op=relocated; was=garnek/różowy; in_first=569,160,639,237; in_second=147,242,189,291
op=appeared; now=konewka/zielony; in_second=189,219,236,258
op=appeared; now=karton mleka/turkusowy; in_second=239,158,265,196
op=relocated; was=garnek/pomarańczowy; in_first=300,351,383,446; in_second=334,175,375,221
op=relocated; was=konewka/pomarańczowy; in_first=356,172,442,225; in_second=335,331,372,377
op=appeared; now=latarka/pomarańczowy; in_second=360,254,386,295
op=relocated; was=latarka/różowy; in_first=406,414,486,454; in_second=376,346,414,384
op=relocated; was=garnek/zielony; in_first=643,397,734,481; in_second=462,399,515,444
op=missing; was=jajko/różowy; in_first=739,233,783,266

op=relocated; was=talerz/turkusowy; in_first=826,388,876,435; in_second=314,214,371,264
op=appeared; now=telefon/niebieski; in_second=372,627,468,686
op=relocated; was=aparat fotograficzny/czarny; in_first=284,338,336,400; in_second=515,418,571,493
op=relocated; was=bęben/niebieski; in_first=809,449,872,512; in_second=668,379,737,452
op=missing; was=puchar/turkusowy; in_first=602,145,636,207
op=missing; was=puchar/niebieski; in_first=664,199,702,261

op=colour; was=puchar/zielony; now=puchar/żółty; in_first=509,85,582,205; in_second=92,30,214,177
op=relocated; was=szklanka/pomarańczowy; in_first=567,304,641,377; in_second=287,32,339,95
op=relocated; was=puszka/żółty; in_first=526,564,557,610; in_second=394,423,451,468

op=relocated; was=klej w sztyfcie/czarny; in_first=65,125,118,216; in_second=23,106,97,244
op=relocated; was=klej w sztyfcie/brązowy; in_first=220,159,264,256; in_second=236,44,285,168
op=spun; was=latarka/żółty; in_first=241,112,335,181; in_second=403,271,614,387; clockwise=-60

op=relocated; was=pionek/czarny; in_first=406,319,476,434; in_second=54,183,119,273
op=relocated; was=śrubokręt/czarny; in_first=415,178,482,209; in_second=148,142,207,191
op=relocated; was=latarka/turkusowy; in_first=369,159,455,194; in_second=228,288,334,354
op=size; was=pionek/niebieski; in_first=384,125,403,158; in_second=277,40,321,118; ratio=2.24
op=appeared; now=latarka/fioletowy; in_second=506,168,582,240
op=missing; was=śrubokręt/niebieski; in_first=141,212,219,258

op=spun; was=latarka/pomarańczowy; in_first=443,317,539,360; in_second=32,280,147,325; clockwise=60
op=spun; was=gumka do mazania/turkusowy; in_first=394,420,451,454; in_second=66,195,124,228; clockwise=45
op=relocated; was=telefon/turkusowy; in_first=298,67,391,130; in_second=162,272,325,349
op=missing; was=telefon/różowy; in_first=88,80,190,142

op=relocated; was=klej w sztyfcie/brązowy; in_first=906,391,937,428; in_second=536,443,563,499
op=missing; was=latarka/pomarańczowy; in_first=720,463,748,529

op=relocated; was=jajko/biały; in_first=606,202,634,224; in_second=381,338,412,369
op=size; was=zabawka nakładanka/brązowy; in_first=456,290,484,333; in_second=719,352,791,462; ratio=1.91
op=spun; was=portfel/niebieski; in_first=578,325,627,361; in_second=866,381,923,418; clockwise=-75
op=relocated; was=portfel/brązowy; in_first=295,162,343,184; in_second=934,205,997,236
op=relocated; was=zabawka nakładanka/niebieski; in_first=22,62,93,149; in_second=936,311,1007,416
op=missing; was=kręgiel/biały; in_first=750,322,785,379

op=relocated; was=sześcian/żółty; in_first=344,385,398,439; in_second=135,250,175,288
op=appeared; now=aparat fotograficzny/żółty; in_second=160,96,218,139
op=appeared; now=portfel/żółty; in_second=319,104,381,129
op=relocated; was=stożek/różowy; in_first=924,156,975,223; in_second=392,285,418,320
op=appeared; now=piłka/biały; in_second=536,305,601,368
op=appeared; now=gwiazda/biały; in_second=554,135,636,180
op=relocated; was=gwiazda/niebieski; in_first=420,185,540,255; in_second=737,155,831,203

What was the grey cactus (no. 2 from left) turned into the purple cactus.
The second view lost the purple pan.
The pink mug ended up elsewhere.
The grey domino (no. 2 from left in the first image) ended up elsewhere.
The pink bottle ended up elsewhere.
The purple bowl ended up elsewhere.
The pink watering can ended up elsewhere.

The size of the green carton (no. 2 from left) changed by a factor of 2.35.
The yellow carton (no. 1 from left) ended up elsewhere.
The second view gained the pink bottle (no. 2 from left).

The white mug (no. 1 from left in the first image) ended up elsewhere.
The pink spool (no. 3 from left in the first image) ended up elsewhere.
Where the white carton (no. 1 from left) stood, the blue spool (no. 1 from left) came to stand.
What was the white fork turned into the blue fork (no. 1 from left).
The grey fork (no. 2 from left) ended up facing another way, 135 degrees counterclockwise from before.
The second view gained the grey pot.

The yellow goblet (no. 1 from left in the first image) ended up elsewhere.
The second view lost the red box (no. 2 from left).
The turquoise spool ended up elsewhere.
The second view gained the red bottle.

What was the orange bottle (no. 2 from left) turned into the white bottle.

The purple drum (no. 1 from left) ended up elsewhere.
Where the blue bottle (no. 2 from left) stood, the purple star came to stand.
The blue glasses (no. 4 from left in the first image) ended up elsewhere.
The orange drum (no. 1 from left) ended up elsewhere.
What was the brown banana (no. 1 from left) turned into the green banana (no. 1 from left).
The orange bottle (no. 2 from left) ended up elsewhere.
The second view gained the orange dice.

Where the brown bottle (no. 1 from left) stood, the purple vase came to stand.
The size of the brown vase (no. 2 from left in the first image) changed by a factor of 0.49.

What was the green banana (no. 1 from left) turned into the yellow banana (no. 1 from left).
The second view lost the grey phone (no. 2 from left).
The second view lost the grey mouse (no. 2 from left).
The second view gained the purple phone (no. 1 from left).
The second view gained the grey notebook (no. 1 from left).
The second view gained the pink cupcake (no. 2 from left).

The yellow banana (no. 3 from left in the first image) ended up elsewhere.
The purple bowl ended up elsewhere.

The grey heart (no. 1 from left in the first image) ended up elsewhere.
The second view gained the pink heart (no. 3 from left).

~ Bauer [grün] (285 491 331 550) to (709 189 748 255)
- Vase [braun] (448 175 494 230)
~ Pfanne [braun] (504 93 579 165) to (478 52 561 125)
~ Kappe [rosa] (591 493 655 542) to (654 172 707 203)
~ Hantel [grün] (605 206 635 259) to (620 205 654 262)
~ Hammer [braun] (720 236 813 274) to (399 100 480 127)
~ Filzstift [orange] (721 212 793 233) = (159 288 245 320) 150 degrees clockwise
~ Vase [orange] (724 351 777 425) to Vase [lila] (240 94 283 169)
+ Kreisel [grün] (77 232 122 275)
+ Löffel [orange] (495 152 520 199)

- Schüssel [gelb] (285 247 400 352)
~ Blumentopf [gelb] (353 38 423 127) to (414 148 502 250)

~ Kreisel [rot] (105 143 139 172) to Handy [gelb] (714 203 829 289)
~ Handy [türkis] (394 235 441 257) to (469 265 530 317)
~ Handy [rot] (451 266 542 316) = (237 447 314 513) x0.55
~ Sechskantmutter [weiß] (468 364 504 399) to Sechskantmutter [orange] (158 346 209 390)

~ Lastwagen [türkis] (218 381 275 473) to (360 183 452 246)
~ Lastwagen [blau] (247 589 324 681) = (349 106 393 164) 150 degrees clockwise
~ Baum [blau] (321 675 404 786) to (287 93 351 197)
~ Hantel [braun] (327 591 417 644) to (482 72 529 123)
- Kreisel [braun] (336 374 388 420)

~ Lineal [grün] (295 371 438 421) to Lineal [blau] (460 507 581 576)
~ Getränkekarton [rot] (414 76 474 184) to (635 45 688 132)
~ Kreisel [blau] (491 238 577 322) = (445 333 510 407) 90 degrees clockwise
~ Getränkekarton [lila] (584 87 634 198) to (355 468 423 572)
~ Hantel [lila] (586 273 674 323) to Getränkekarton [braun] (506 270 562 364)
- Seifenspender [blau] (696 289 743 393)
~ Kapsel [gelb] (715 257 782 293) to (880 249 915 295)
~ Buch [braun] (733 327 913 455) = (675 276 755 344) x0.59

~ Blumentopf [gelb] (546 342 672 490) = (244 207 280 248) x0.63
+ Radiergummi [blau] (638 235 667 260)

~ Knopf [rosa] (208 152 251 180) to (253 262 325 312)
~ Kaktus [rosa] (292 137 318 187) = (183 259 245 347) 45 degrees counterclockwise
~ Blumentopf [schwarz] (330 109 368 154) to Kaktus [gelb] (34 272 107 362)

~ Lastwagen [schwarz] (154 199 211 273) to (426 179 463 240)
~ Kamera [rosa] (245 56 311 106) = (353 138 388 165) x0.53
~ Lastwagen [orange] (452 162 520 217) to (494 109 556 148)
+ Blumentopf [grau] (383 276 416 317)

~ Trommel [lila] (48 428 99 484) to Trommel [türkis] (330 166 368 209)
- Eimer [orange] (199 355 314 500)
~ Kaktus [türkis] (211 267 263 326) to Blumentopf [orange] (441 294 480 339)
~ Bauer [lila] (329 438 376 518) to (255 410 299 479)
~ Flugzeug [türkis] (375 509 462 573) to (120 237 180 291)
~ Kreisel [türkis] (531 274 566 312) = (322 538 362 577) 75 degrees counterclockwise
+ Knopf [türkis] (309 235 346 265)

^^^^

◆ **Exercise instructions**
When you reach the line containing "189 748 255)" in the data above, start copying exactly, and stop after the line containing "232 122 275)".

◆ **Result for this task**
~ Bauer [grün] (285 491 331 550) to (709 189 748 255)
- Vase [braun] (448 175 494 230)
~ Pfanne [braun] (504 93 579 165) to (478 52 561 125)
~ Kappe [rosa] (591 493 655 542) to (654 172 707 203)
~ Hantel [grün] (605 206 635 259) to (620 205 654 262)
~ Hammer [braun] (720 236 813 274) to (399 100 480 127)
~ Filzstift [orange] (721 212 793 233) = (159 288 245 320) 150 degrees clockwise
~ Vase [orange] (724 351 777 425) to Vase [lila] (240 94 283 169)
+ Kreisel [grün] (77 232 122 275)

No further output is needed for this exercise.